=== GIVEN ENTRIES ===
╭──
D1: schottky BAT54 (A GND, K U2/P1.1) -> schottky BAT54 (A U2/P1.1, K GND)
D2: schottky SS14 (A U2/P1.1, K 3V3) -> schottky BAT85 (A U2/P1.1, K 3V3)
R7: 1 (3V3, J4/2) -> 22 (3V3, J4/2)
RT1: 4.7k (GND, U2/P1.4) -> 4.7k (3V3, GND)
╰──
╭──
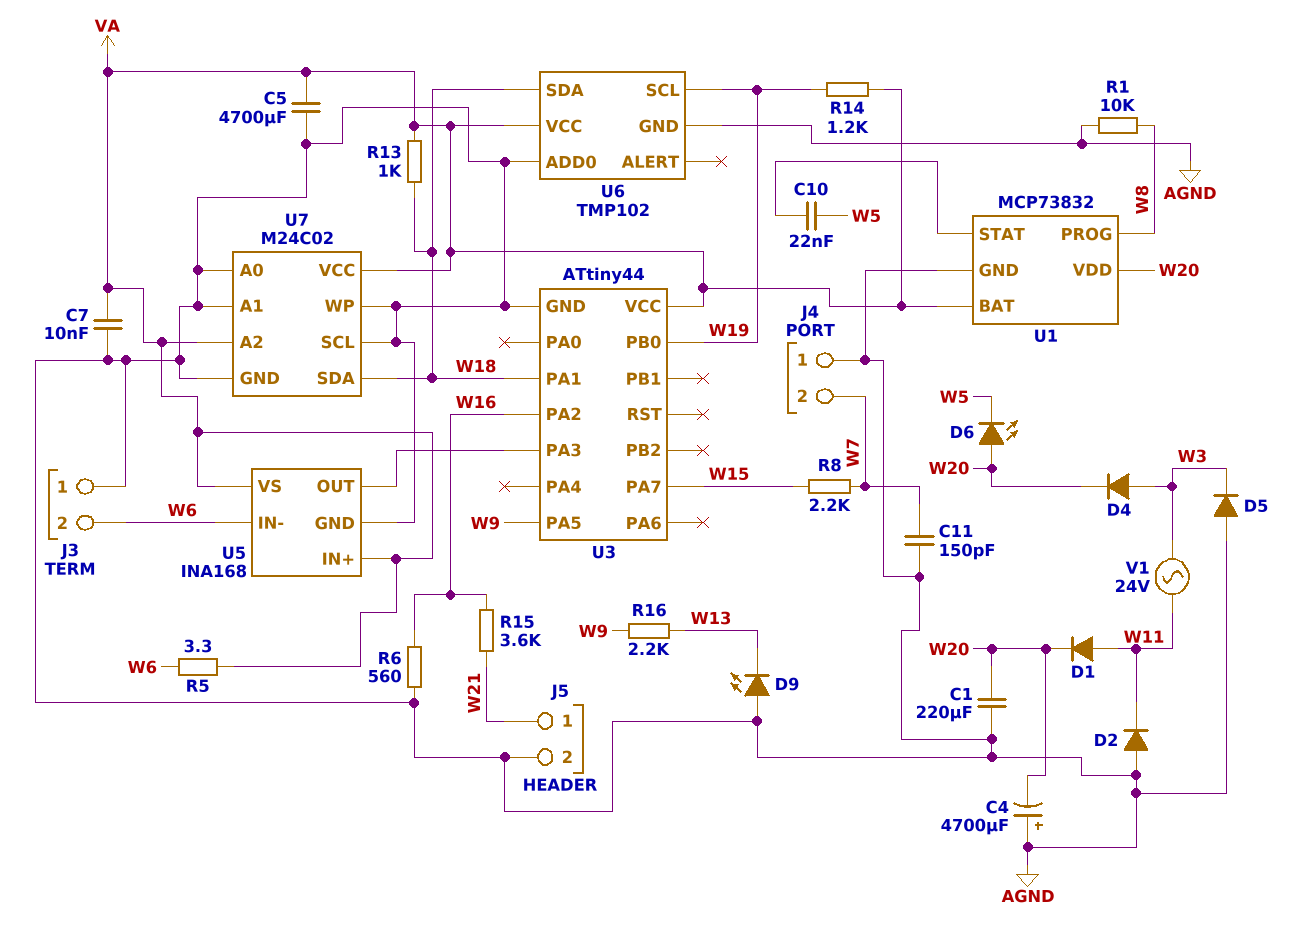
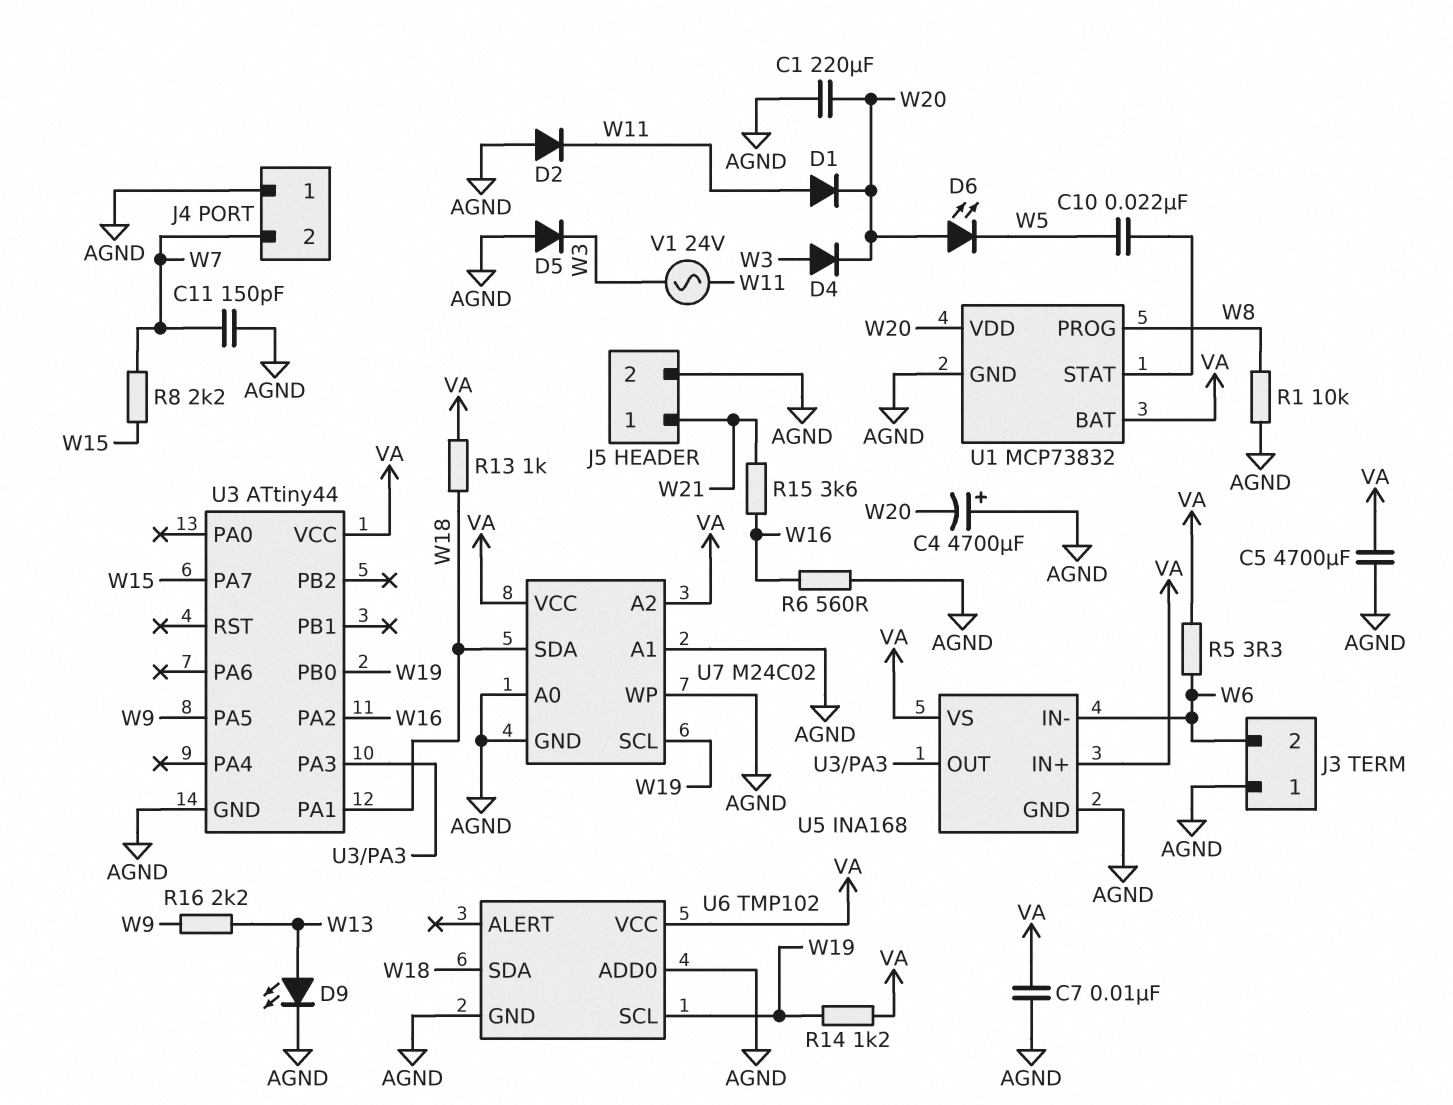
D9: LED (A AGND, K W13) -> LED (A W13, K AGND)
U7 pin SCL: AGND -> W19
╰──
╭──
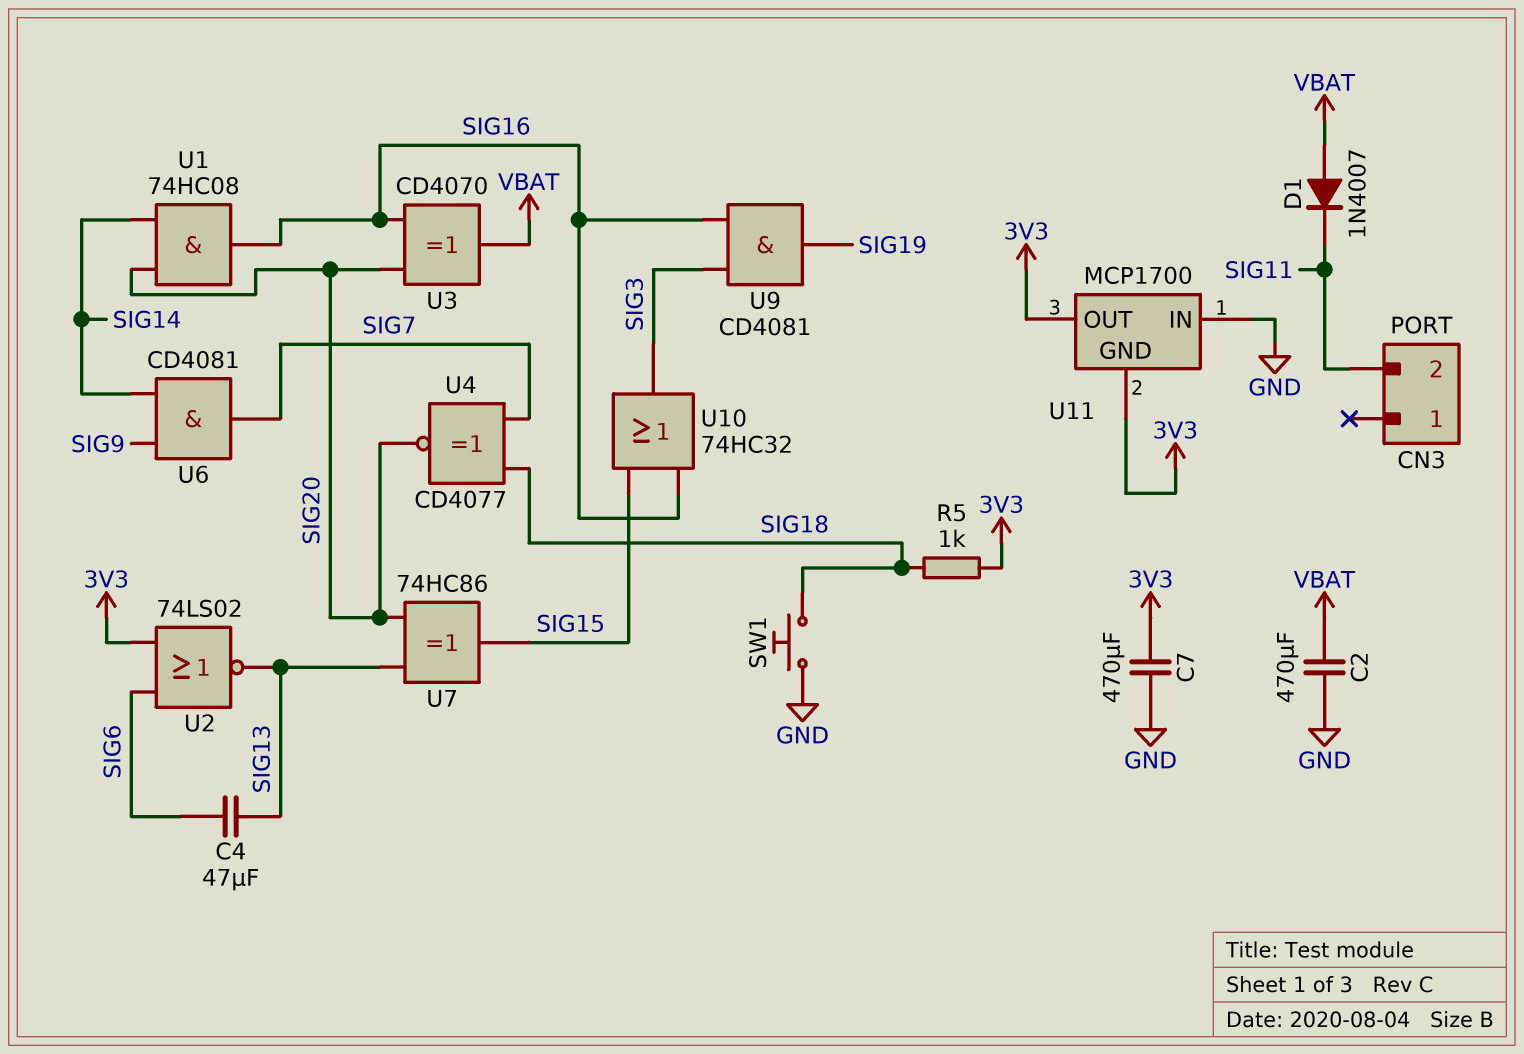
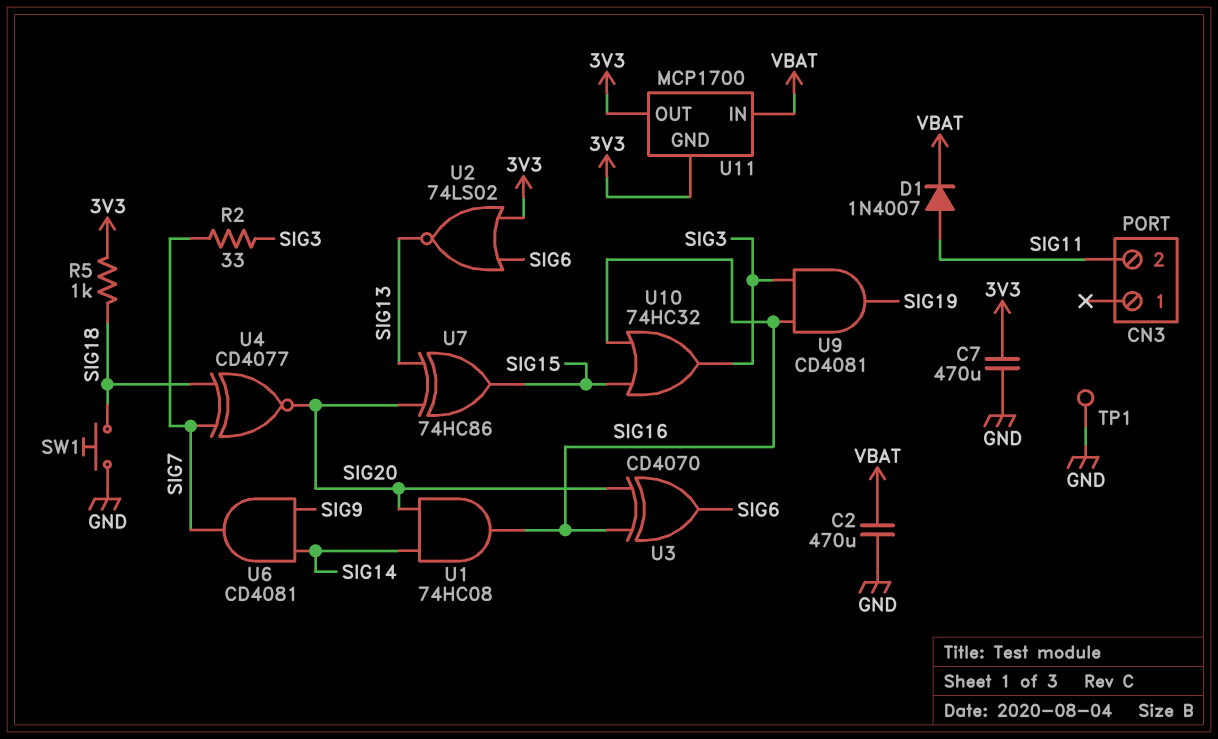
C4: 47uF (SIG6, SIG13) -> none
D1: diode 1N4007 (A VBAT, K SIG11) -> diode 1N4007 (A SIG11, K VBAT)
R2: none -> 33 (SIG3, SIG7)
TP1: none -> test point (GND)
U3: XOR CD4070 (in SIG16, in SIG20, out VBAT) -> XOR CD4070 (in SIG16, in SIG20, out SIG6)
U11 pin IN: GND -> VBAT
╰──
=== INSTRUCTIONS TO FOLLOW ===
Within the material above, transcribe exactly the lines that run from the line holding "D1: schottky BAT54" through the line holding "RT1: 4.7k (GND, U2/P1.4) -> 4.7k (3V3, GND)".

=== EXPECTED ANSWER ===
D1: schottky BAT54 (A GND, K U2/P1.1) -> schottky BAT54 (A U2/P1.1, K GND)
D2: schottky SS14 (A U2/P1.1, K 3V3) -> schottky BAT85 (A U2/P1.1, K 3V3)
R7: 1 (3V3, J4/2) -> 22 (3V3, J4/2)
RT1: 4.7k (GND, U2/P1.4) -> 4.7k (3V3, GND)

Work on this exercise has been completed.